> What to work on
Transcribe exactly the entries from the "lime round brick A8:B9" line to the end, both included, minus pictures.

__________

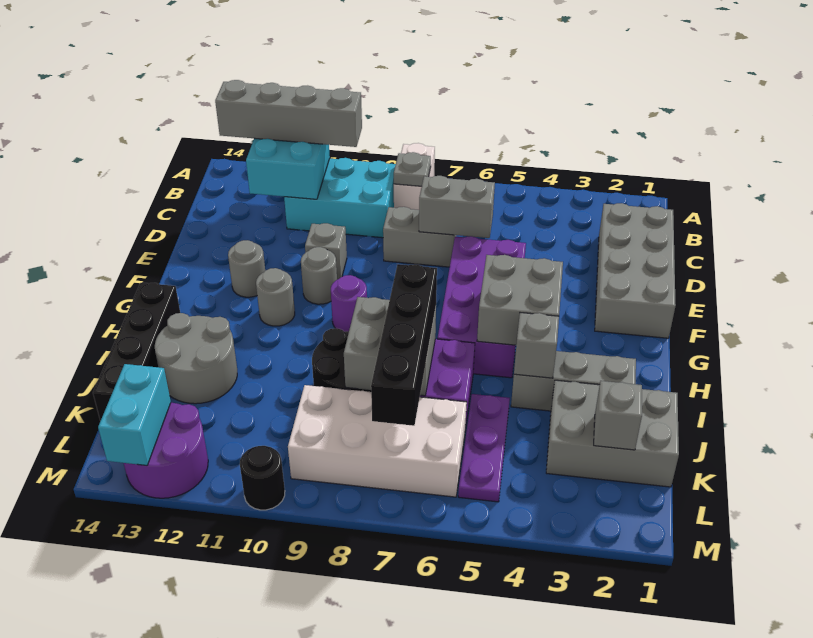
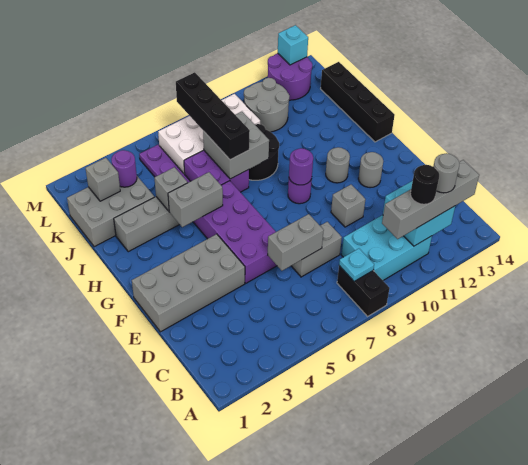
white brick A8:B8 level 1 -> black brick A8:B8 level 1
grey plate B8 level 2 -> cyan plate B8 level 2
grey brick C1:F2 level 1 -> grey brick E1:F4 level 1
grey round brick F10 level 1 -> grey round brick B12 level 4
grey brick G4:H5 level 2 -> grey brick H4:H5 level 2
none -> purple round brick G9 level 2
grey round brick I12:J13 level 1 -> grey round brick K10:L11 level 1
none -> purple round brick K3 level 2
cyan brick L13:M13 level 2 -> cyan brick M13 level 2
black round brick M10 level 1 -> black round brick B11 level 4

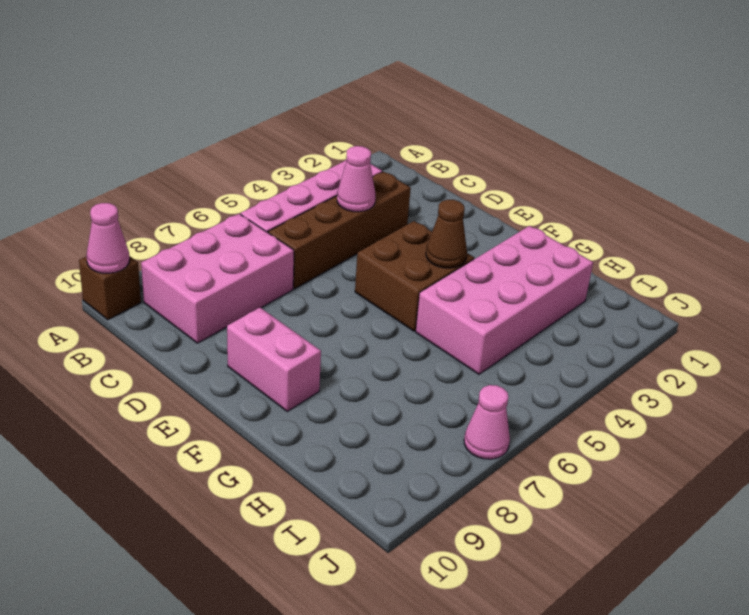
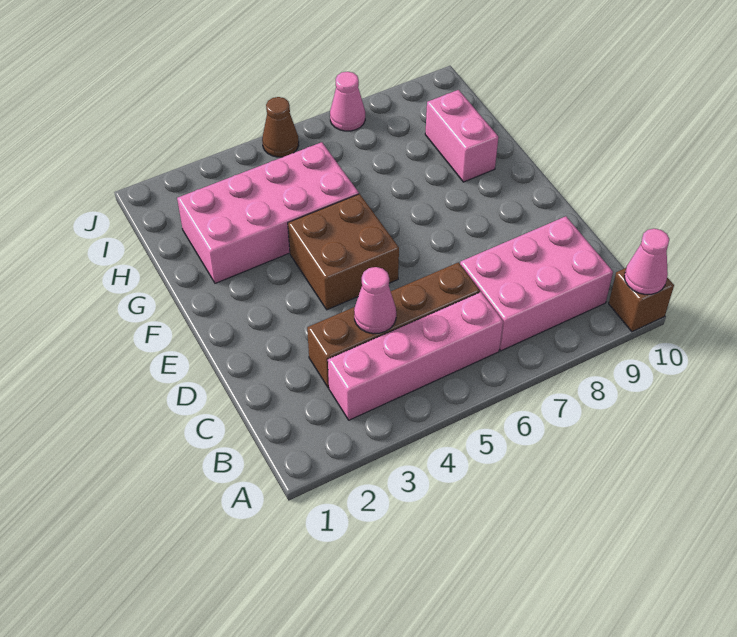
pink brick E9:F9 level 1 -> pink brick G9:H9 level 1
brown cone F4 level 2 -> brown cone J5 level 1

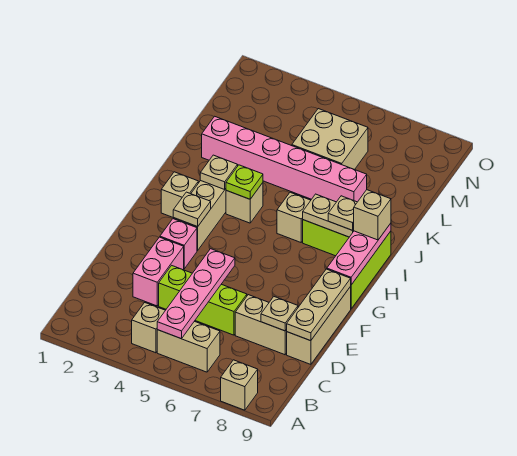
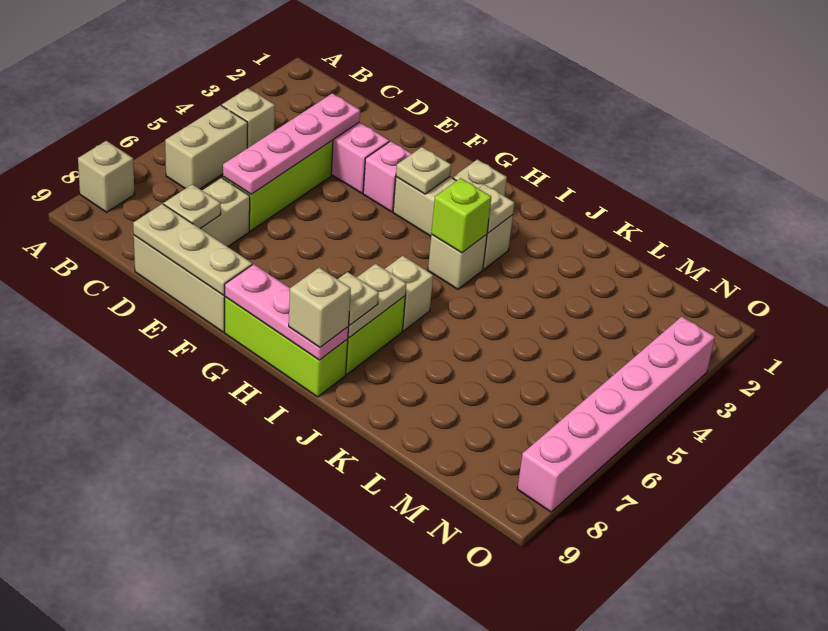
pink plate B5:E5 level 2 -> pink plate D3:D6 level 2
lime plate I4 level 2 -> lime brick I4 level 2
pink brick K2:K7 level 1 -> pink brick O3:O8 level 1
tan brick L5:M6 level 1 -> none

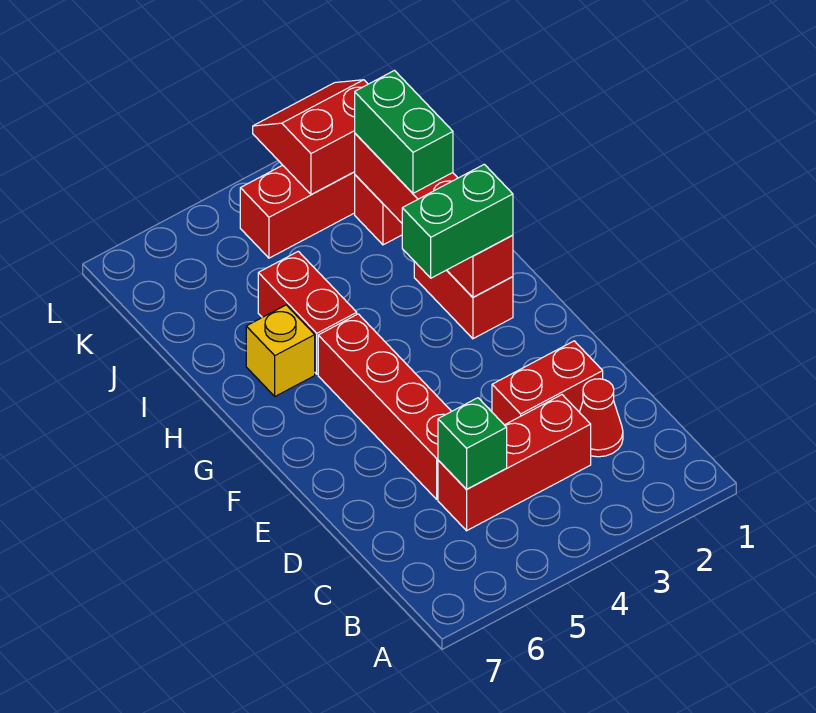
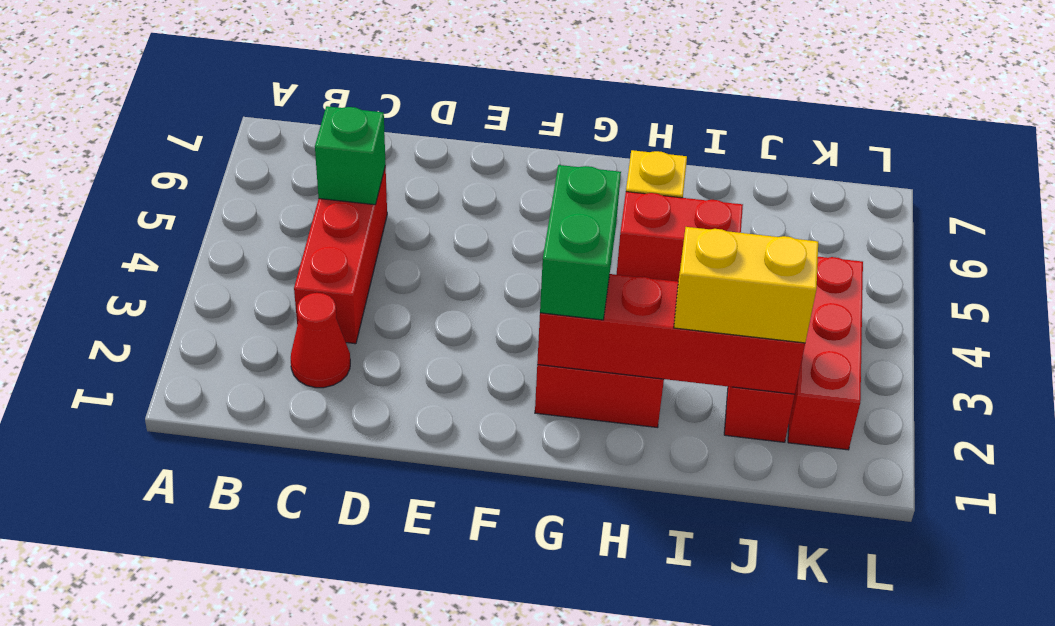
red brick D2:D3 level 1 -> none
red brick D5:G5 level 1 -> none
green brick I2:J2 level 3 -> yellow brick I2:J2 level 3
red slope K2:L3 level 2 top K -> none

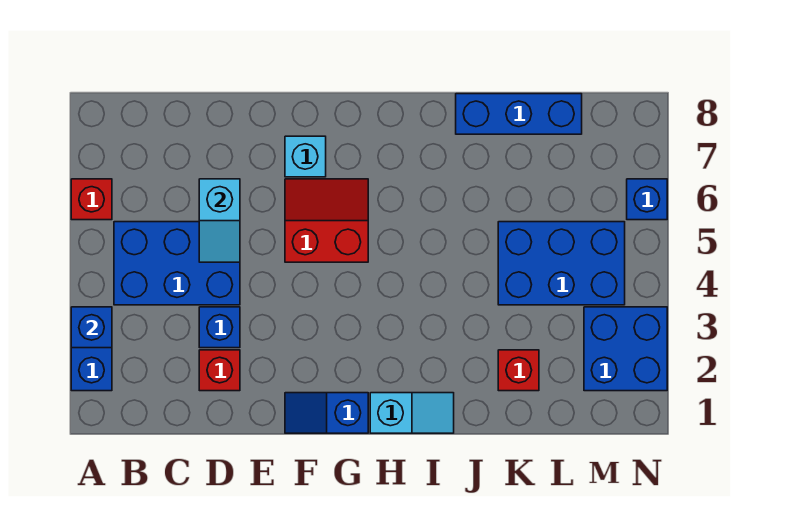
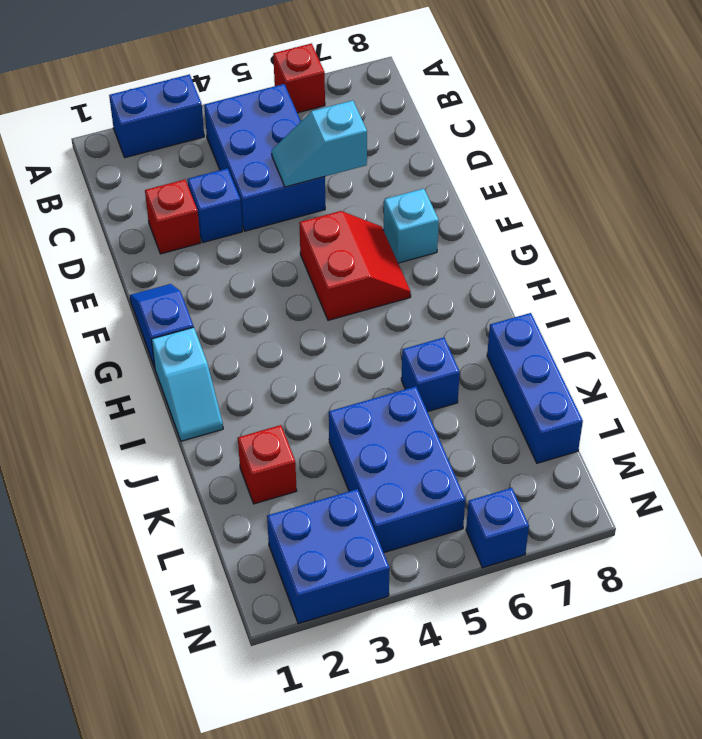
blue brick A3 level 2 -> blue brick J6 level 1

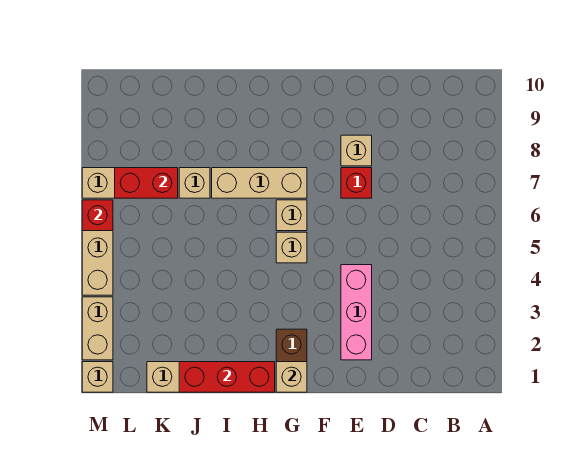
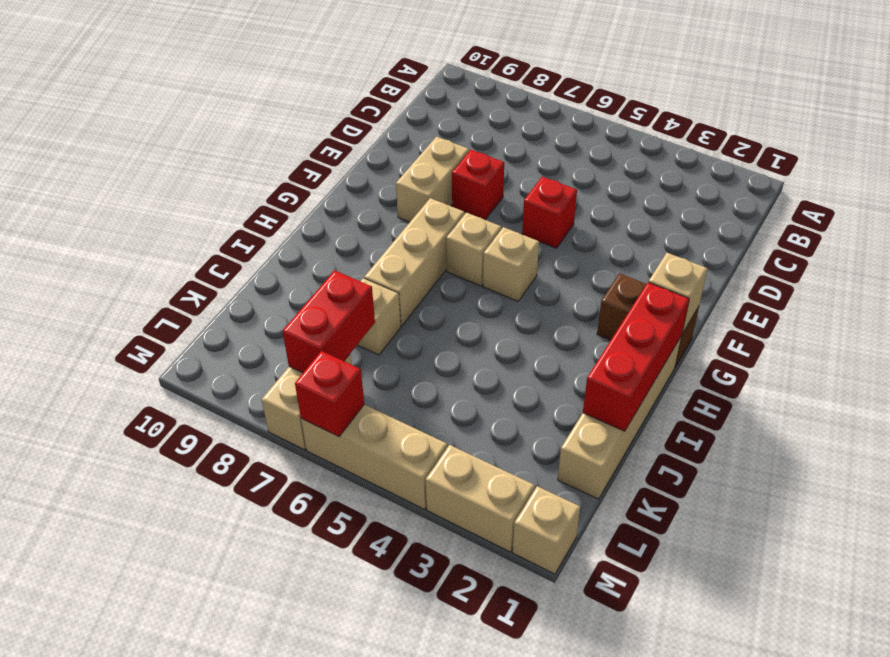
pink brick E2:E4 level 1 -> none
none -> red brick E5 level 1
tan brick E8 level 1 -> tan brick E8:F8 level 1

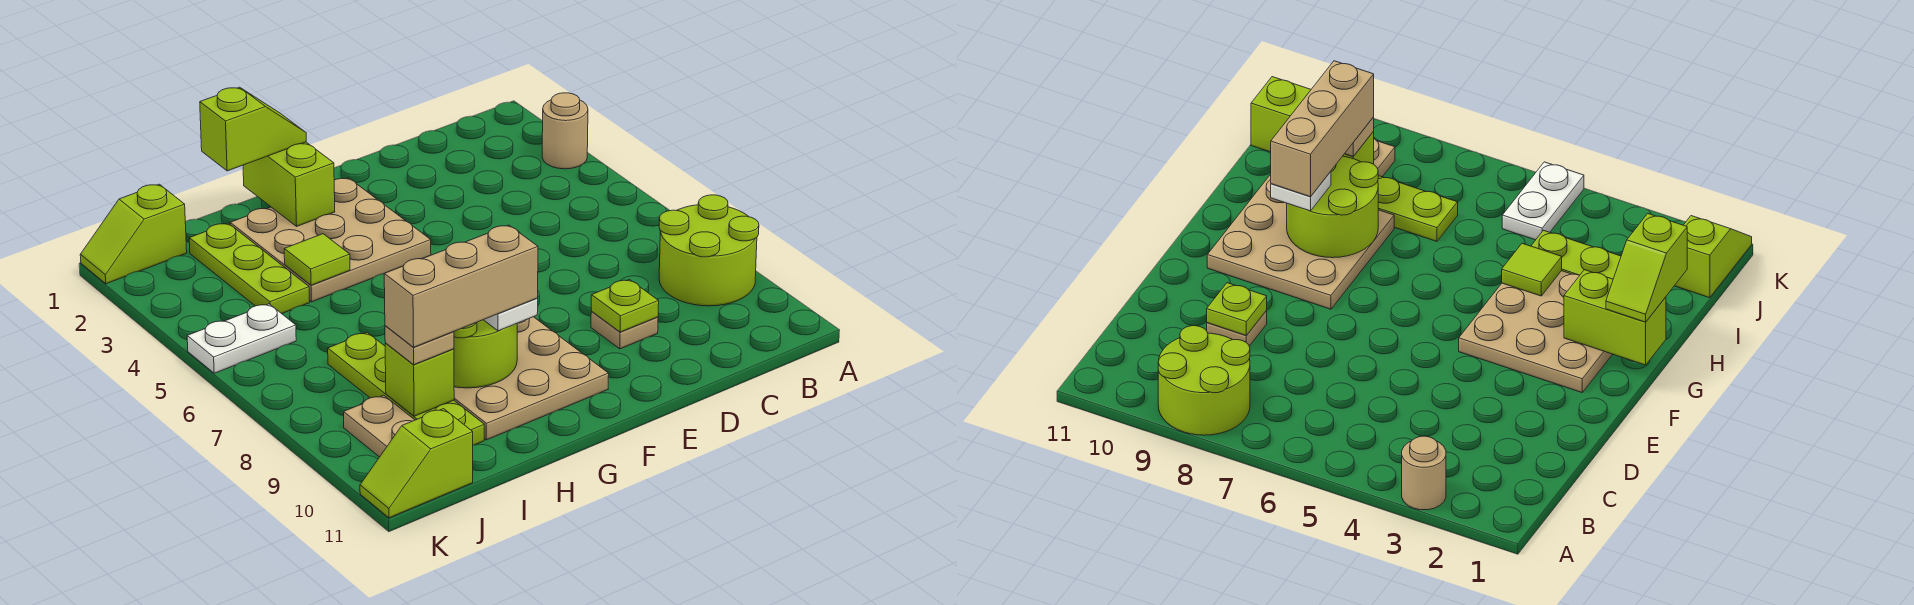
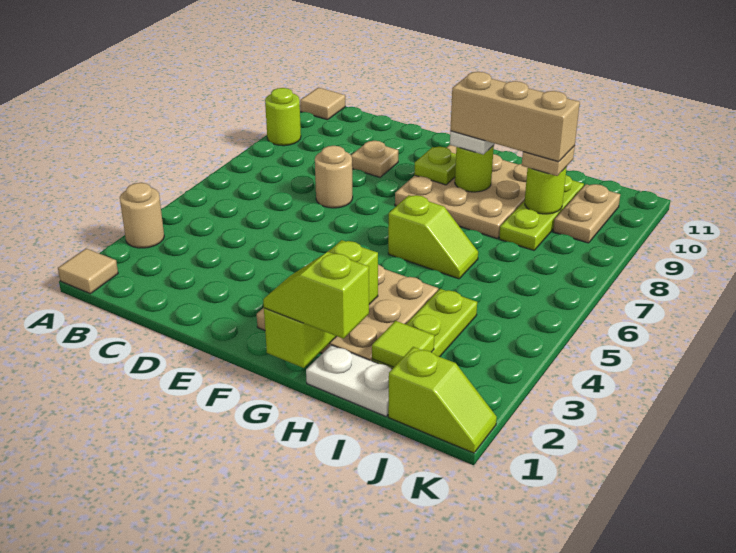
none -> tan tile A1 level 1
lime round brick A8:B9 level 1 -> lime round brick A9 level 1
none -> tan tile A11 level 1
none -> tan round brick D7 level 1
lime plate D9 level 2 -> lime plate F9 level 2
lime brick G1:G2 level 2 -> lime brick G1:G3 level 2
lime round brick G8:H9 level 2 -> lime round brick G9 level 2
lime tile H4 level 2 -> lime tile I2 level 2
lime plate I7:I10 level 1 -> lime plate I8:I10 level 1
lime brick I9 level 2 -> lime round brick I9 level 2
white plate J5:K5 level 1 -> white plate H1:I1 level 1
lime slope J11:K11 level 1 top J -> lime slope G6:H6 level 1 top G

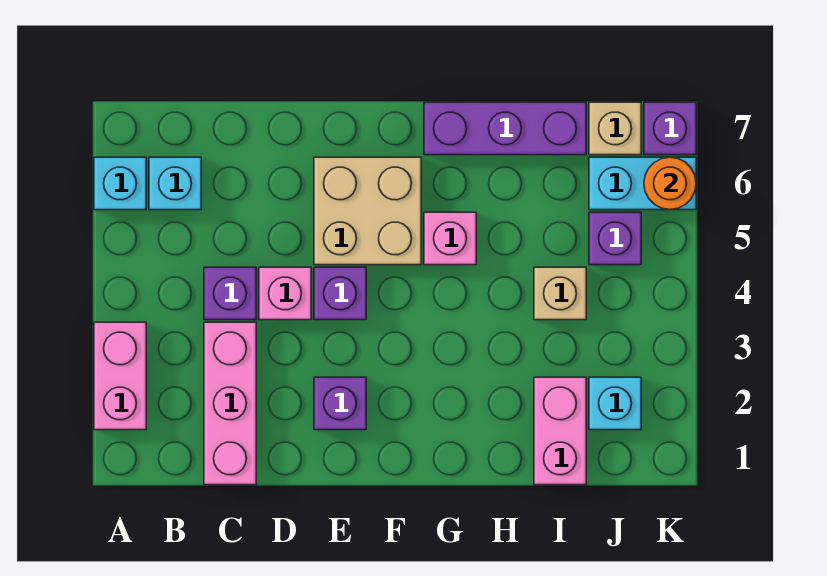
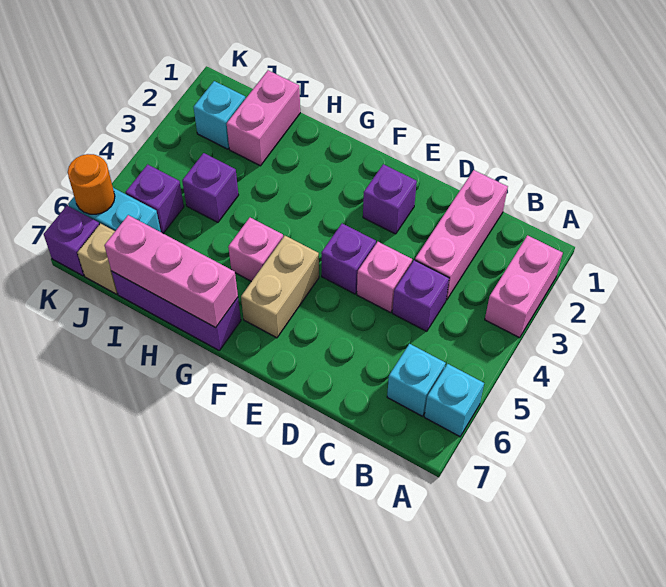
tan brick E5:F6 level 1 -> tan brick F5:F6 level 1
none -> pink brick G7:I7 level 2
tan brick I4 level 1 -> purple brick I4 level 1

__________

> Result of this exercise
lime round brick A8:B9 level 1 -> lime round brick A9 level 1
none -> tan tile A11 level 1
none -> tan round brick D7 level 1
lime plate D9 level 2 -> lime plate F9 level 2
lime brick G1:G2 level 2 -> lime brick G1:G3 level 2
lime round brick G8:H9 level 2 -> lime round brick G9 level 2
lime tile H4 level 2 -> lime tile I2 level 2
lime plate I7:I10 level 1 -> lime plate I8:I10 level 1
lime brick I9 level 2 -> lime round brick I9 level 2
white plate J5:K5 level 1 -> white plate H1:I1 level 1
lime slope J11:K11 level 1 top J -> lime slope G6:H6 level 1 top G

tan brick E5:F6 level 1 -> tan brick F5:F6 level 1
none -> pink brick G7:I7 level 2
tan brick I4 level 1 -> purple brick I4 level 1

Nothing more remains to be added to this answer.